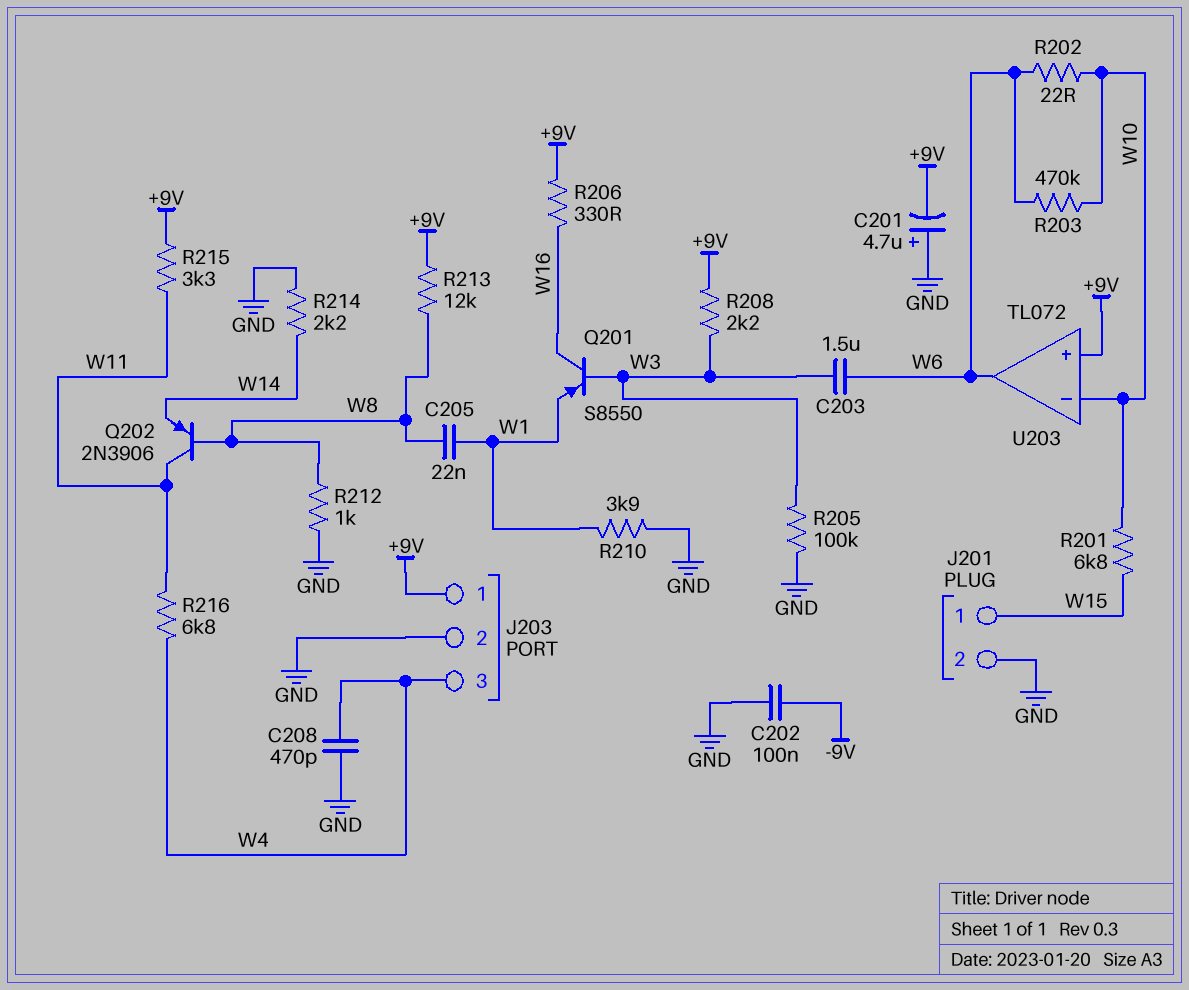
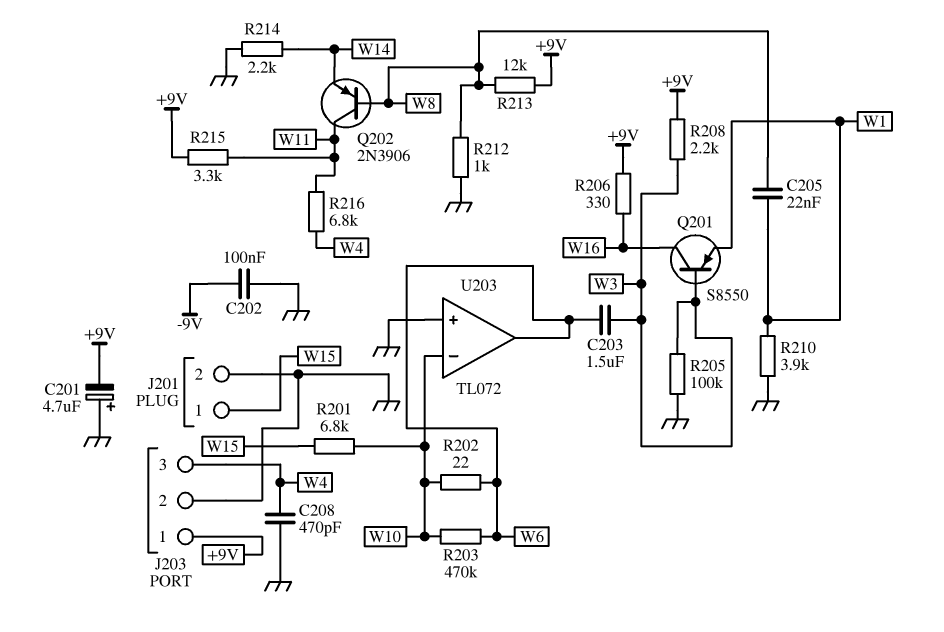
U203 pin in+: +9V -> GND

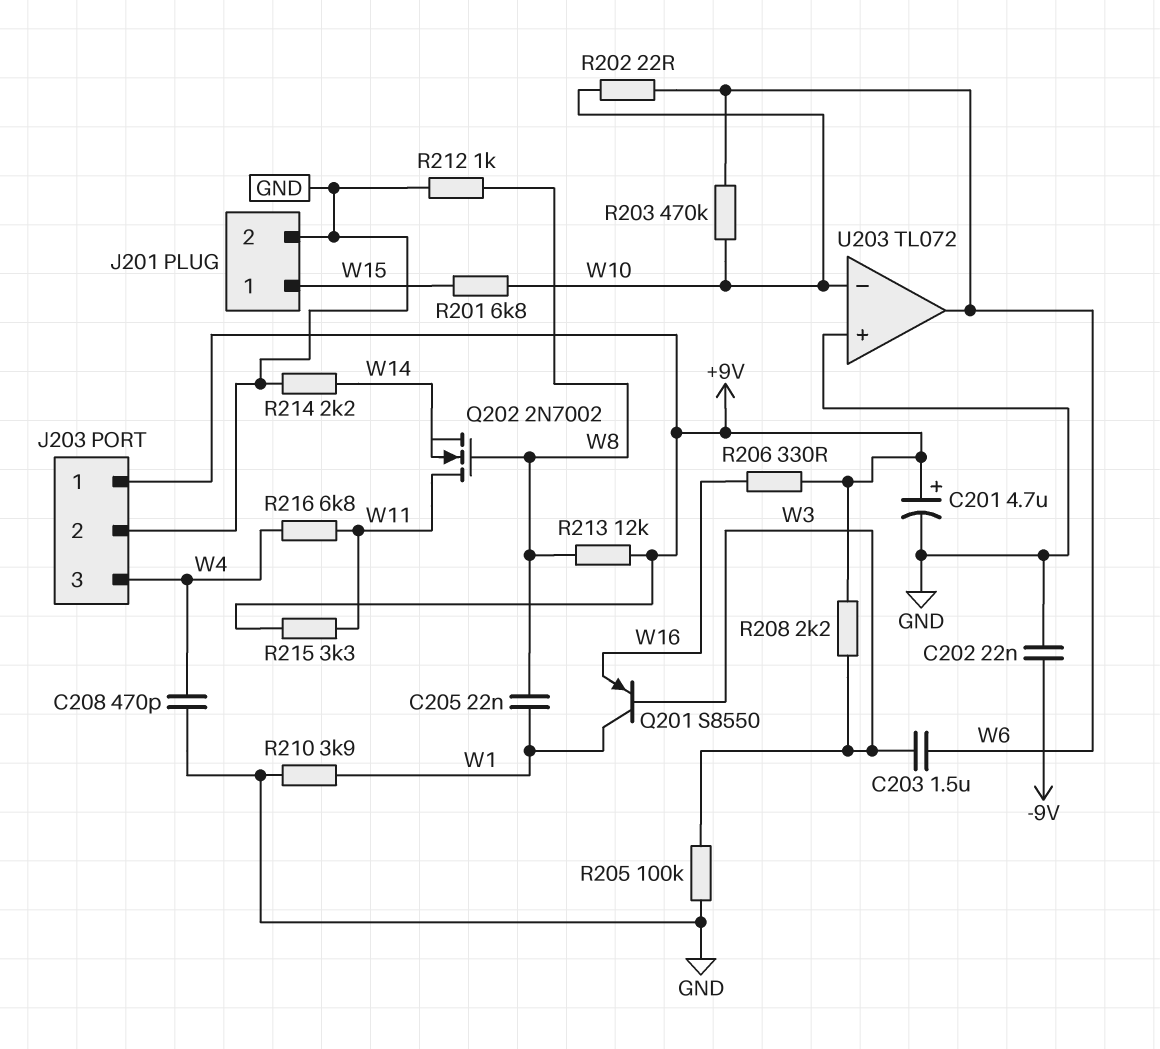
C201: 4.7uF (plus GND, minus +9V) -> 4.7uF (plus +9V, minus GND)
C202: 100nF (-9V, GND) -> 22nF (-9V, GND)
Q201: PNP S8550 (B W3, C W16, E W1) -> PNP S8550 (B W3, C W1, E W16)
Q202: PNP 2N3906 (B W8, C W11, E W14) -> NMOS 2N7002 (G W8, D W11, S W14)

▶ **PROBLEM**:
Could the entries above be returned verbatim, with no pictures included?

▶ **EXERCISE SOLUTION**:
U203 pin in+: +9V -> GND

C201: 4.7uF (plus GND, minus +9V) -> 4.7uF (plus +9V, minus GND)
C202: 100nF (-9V, GND) -> 22nF (-9V, GND)
Q201: PNP S8550 (B W3, C W16, E W1) -> PNP S8550 (B W3, C W1, E W16)
Q202: PNP 2N3906 (B W8, C W11, E W14) -> NMOS 2N7002 (G W8, D W11, S W14)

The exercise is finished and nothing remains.